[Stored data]

● ● ● ●

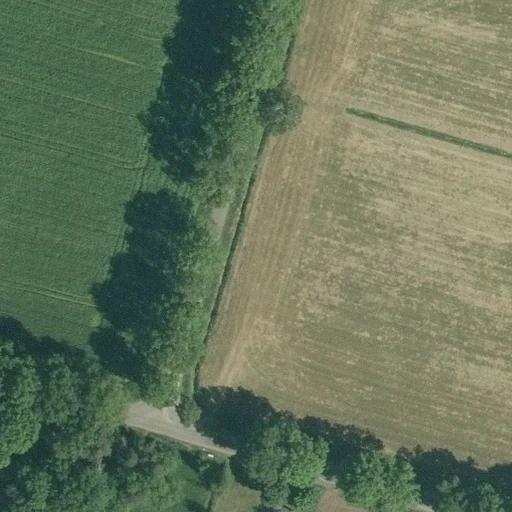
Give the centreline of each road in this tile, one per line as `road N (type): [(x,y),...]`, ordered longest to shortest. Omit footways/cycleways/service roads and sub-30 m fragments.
road 1 (unclassified): [(154,423),(284,0)]
road 2 (unclassified): [(468,511),(154,423)]
road 3 (unclassified): [(154,423),(0,386)]
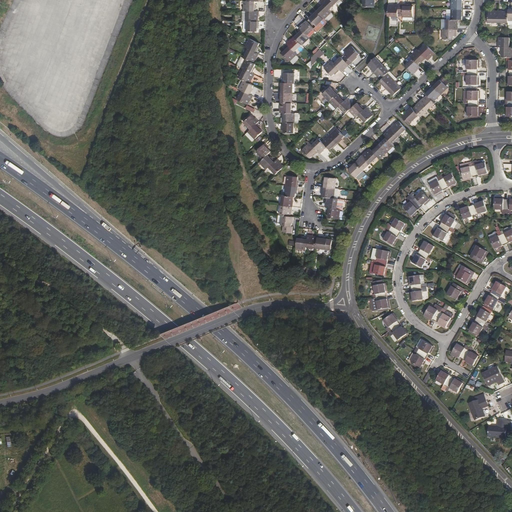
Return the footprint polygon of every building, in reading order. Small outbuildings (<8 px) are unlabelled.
[(321,0),(321,1),(323,3),(329,10),(336,3),(333,0),(321,0)] [(462,4),(462,0),(451,0),(451,9),(463,10),(463,4),(462,4)] [(244,1),(244,11),(247,11),(255,11),(255,7),(256,6),(256,1),(247,1),(244,1)] [(319,9),(316,11),(324,19),(331,12),(329,10),(323,3),(318,8),(319,9)] [(388,16),(398,16),(398,13),(398,4),(393,4),(393,5),(388,5),(388,16)] [(413,17),(413,6),(410,6),(410,5),(398,4),(398,13),(403,13),(403,17),(413,17)] [(451,9),(451,19),(458,20),(462,20),(462,15),(463,15),(463,10),(451,9)] [(493,12),(488,12),(488,23),(498,23),(498,10),(493,10),(493,12)] [(498,23),(508,23),(508,21),(509,12),(504,12),(504,11),(498,10),(498,23)] [(259,11),(255,11),(247,11),(247,21),(257,21),(257,16),(259,16),(259,11)] [(317,26),(324,19),(316,11),(314,13),(313,13),(308,17),(317,26)] [(447,19),(447,29),(455,30),(457,30),(458,30),(459,24),(458,24),(458,20),(451,19),(447,19)] [(257,21),(247,21),(247,31),(257,31),(257,27),(258,27),(259,21),(257,21)] [(307,36),(314,29),(306,21),(303,24),(302,23),(299,27),(301,29),(307,36)] [(297,34),(294,37),(302,45),(309,38),(307,36),(301,29),(296,34),(297,34)] [(455,30),(447,29),(443,29),(443,39),(454,39),(454,35),(457,35),(457,30),(455,30)] [(290,39),(286,43),(288,45),(295,52),(302,45),(294,37),(291,40),(290,39)] [(510,47),(510,37),(508,37),(499,37),(499,42),(498,42),(498,47),(502,47),(510,47)] [(256,47),(258,43),(249,38),(245,47),(248,49),(255,52),(257,48),(256,47)] [(290,61),(297,54),(295,52),(288,45),(283,50),(285,51),(282,53),(290,61)] [(427,45),(420,52),(426,58),(428,60),(432,57),(431,56),(435,53),(427,45)] [(346,55),(343,59),(349,64),(349,65),(353,61),(359,54),(351,46),(344,53),(346,55)] [(502,52),(502,57),(511,57),(511,47),(510,47),(502,47),(502,52)] [(248,49),(244,58),(245,59),(253,63),(255,59),(256,59),(259,54),(255,52),(248,49)] [(319,49),(311,57),(311,65),(324,53),(319,49)] [(418,50),(411,57),(413,59),(418,64),(422,61),(422,62),(426,58),(420,52),(418,50)] [(245,59),(244,58),(241,57),(237,66),(241,68),(245,59)] [(341,57),(334,64),(340,70),(342,72),(346,69),(345,68),(349,64),(343,59),(341,57)] [(382,65),(375,57),(368,65),(371,68),(370,69),(374,73),(382,65)] [(253,63),(245,59),(241,68),(244,69),(252,73),(254,68),(253,68),(255,64),(253,63)] [(417,70),(420,67),(418,64),(413,59),(405,66),(407,68),(414,74),(418,71),(417,70)] [(478,67),(478,60),(467,60),(467,65),(467,67),(464,67),(464,72),(478,72),(478,67)] [(335,75),(340,70),(334,64),(331,61),(324,68),(332,76),(334,74),(335,75)] [(378,76),(382,79),(388,73),(389,72),(382,65),(374,73),(377,77),(378,76)] [(244,69),(240,78),(243,80),(249,83),(251,79),(252,79),(255,75),(252,73),(244,69)] [(467,84),(478,84),(478,77),(478,72),(464,72),(463,75),(467,75),(467,84)] [(284,79),(284,83),(292,83),(295,83),(295,73),(283,73),(283,79),(284,79)] [(383,85),(386,89),(395,80),(388,73),(382,79),(381,80),(384,84),(383,85)] [(243,80),(239,89),(242,91),(249,94),(252,90),(251,89),(253,85),(249,83),(243,80)] [(391,91),(394,95),(402,88),(395,80),(386,89),(390,92),(391,91)] [(437,81),(432,86),(441,94),(448,87),(443,82),(440,80),(438,82),(437,81)] [(280,86),(280,93),(292,93),(292,83),(284,83),(281,83),(281,86),(280,86)] [(429,91),(426,93),(428,95),(434,101),(441,94),(432,86),(428,90),(429,91)] [(323,94),(330,101),(337,94),(338,93),(333,88),(333,89),(331,87),(323,94)] [(251,101),(253,96),(249,94),(242,91),(238,100),(248,105),(250,100),(251,101)] [(479,91),(468,91),(468,99),(465,100),(465,103),(479,103),(479,98),(479,91)] [(281,99),(281,103),(292,103),(292,93),(280,93),(280,99),(281,99)] [(345,100),(340,95),(339,96),(337,94),(330,101),(336,109),(339,107),(345,100)] [(423,98),(420,101),(428,110),(435,103),(434,101),(428,95),(424,98),(423,98)] [(339,107),(346,114),(349,111),(353,107),(350,103),(350,102),(347,99),(345,100),(339,107)] [(336,109),(330,101),(328,105),(334,110),(336,109)] [(417,105),(413,109),(419,115),(421,117),(428,110),(420,101),(416,105),(417,105)] [(280,107),(279,113),(282,113),(291,113),(292,103),(281,103),(281,107),(280,107)] [(349,111),(356,118),(359,115),(364,110),(361,106),(360,107),(357,103),(353,107),(349,111)] [(468,115),(479,116),(479,108),(479,103),(465,103),(465,106),(468,106),(468,115)] [(409,125),(419,115),(413,109),(411,106),(405,111),(407,112),(402,117),(409,125)] [(359,115),(365,122),(373,115),(370,111),(371,111),(367,107),(364,110),(359,115)] [(295,113),(291,113),(282,113),(282,119),(284,119),(284,123),(294,123),(295,113)] [(244,122),(251,130),(257,124),(259,122),(255,117),(255,118),(252,115),(244,122)] [(394,124),(391,128),(399,136),(406,129),(399,121),(395,125),(394,124)] [(294,133),(294,123),(284,123),(282,123),(282,129),(284,129),(283,133),(294,133)] [(261,128),(257,124),(251,130),(248,132),(255,139),(263,131),(260,129),(261,128)] [(337,128),(329,135),(337,143),(341,140),(340,139),(344,135),(343,135),(341,132),(337,128)] [(388,132),(385,135),(387,137),(392,143),(399,136),(391,128),(388,131),(388,132)] [(252,142),(255,139),(248,132),(246,135),(252,142)] [(329,135),(322,142),(327,146),(329,149),(333,146),(334,147),(337,143),(329,135)] [(383,139),(379,143),(387,152),(394,145),(392,143),(387,137),(384,140),(383,139)] [(319,139),(312,145),(318,151),(320,154),(324,151),(323,150),(327,146),(322,142),(319,139)] [(256,152),(263,159),(267,155),(271,151),(268,148),(269,147),(265,143),(256,152)] [(314,155),(318,151),(312,145),(309,143),(302,150),(309,157),(313,154),(314,155)] [(375,149),(372,151),(378,157),(380,159),(387,152),(379,143),(374,148),(375,149)] [(366,151),(362,155),(371,164),(378,157),(372,151),(370,149),(366,152),(366,151)] [(259,163),(267,170),(269,167),(275,161),(272,158),(271,159),(267,155),(263,159),(259,163)] [(359,159),(356,163),(363,171),(371,164),(362,155),(358,159),(359,159)] [(269,167),(276,175),(281,170),(284,167),(281,164),(282,163),(278,159),(275,161),(269,167)] [(488,174),(486,163),(481,164),(477,165),(476,161),(472,162),(476,177),(481,175),(488,174)] [(476,177),(472,162),(468,163),(469,167),(461,169),(464,179),(472,178),(476,177)] [(363,171),(356,163),(353,165),(352,164),(347,169),(356,178),(356,177),(363,171)] [(366,174),(363,171),(356,177),(359,180),(366,174)] [(457,183),(452,173),(444,178),(443,174),(439,176),(447,189),(451,187),(457,183)] [(297,182),(298,177),(287,176),(286,186),(297,187),(298,182),(297,182)] [(447,189),(439,176),(436,177),(438,181),(430,185),(435,195),(442,191),(447,189)] [(335,188),(336,178),(326,177),(325,181),(324,180),(323,187),(335,188)] [(286,186),(284,195),(293,197),(295,197),(296,193),(297,193),(297,187),(286,186)] [(324,193),(323,197),(327,197),(334,198),(335,188),(323,187),(322,193),(324,193)] [(413,196),(411,197),(421,208),(424,204),(429,199),(422,191),(415,198),(413,196)] [(282,195),(281,205),(293,207),(294,202),(293,201),(293,197),(284,195),(282,195)] [(337,209),(338,199),(334,198),(327,197),(327,202),(326,202),(325,207),(328,208),(337,209)] [(404,208),(412,216),(417,211),(421,208),(411,197),(408,200),(410,202),(404,208)] [(503,214),(507,214),(508,199),(502,199),(495,199),(494,210),(503,210),(503,214)] [(477,203),(472,205),(476,215),(487,211),(484,201),(477,203)] [(281,205),(280,214),(282,215),(291,216),(291,211),(292,211),(293,207),(281,205)] [(468,206),(460,209),(464,219),(476,215),(472,205),(468,206)] [(339,219),(340,209),(337,209),(328,208),(327,214),(328,214),(328,218),(339,219)] [(293,221),(293,216),(291,216),(282,215),(281,225),(283,225),(283,231),(291,233),(292,226),(291,226),(292,221),(293,221)] [(456,220),(446,215),(442,221),(440,225),(452,232),(454,229),(451,228),(456,220)] [(388,224),(386,227),(399,234),(402,231),(406,224),(396,219),(391,226),(388,224)] [(437,229),(433,236),(443,242),(448,234),(450,235),(452,232),(440,225),(437,229)] [(383,240),(393,245),(397,239),(399,234),(386,227),(384,230),(388,232),(383,240)] [(511,241),(511,229),(505,233),(504,230),(501,232),(506,244),(511,242),(511,241)] [(506,244),(501,232),(497,233),(498,236),(490,239),(495,249),(502,246),(506,244)] [(307,247),(316,248),(318,237),(313,236),(313,235),(308,235),(308,238),(307,247)] [(324,237),(318,236),(318,237),(316,248),(331,250),(332,243),(327,242),(327,238),(324,238),(324,237)] [(296,249),(306,250),(307,247),(308,238),(303,238),(303,239),(297,238),(297,241),(296,246),(296,249)] [(421,248),(419,252),(429,257),(434,247),(425,241),(421,248)] [(482,259),(487,251),(477,246),(471,257),(482,264),(484,260),(482,259)] [(388,259),(389,252),(379,250),(377,258),(373,258),(373,259),(373,261),(387,264),(388,259)] [(416,256),(412,263),(422,268),(427,260),(430,262),(431,259),(429,257),(419,252),(416,256)] [(387,264),(373,261),(372,264),(375,265),(373,274),(384,276),(386,269),(387,264)] [(471,275),(473,276),(475,273),(463,266),(457,277),(467,283),(471,275)] [(421,275),(410,277),(411,284),(411,289),(422,288),(421,275)] [(493,288),(491,292),(500,298),(506,287),(497,282),(493,288)] [(462,292),(464,292),(465,290),(454,283),(447,294),(457,300),(462,292)] [(372,295),(373,299),(387,296),(386,291),(384,284),(373,286),(375,295),(372,295)] [(411,289),(412,294),(413,301),(424,299),(422,288),(411,289)] [(488,297),(485,303),(494,309),(500,298),(491,292),(488,297)] [(378,310),(389,308),(388,301),(387,296),(373,299),(374,302),(376,301),(378,310)] [(430,306),(425,315),(431,319),(435,321),(441,312),(434,308),(430,306)] [(491,314),(482,309),(478,315),(476,319),(488,326),(490,323),(487,322),(491,314)] [(435,321),(440,324),(446,328),(452,318),(445,314),(441,312),(435,321)] [(400,324),(397,320),(393,314),(384,320),(388,327),(386,329),(388,333),(400,324)] [(488,326),(476,319),(473,324),(469,330),(468,332),(478,338),(483,328),(487,330),(488,327),(488,326)] [(407,334),(403,328),(400,324),(388,333),(391,336),(394,334),(398,341),(407,334)] [(415,350),(427,357),(429,353),(433,346),(421,339),(415,350)] [(458,343),(452,353),(459,357),(463,360),(468,350),(458,343)] [(463,360),(467,362),(473,366),(479,356),(471,351),(472,348),(470,347),(468,350),(463,360)] [(427,357),(415,350),(413,353),(415,355),(411,362),(421,368),(425,361),(427,357)] [(505,382),(497,366),(482,373),(488,386),(497,382),(499,385),(505,382)] [(436,380),(448,387),(453,378),(448,375),(442,371),(436,380)] [(458,393),(463,384),(456,380),(453,378),(448,387),(458,393)] [(476,401),(468,404),(475,420),(485,416),(482,408),(488,406),(484,394),(474,397),(476,401)] [(497,426),(489,425),(488,436),(506,438),(507,427),(510,428),(511,421),(498,419),(497,426)]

● ● ● ●

| The exercise |
Find every line in the records above that contains the string "unclassified", matching case exactly, and copy each of those lines.

| Correct output |
road 1 (unclassified): [(154,423),(284,0)]
road 2 (unclassified): [(468,511),(154,423)]
road 3 (unclassified): [(154,423),(0,386)]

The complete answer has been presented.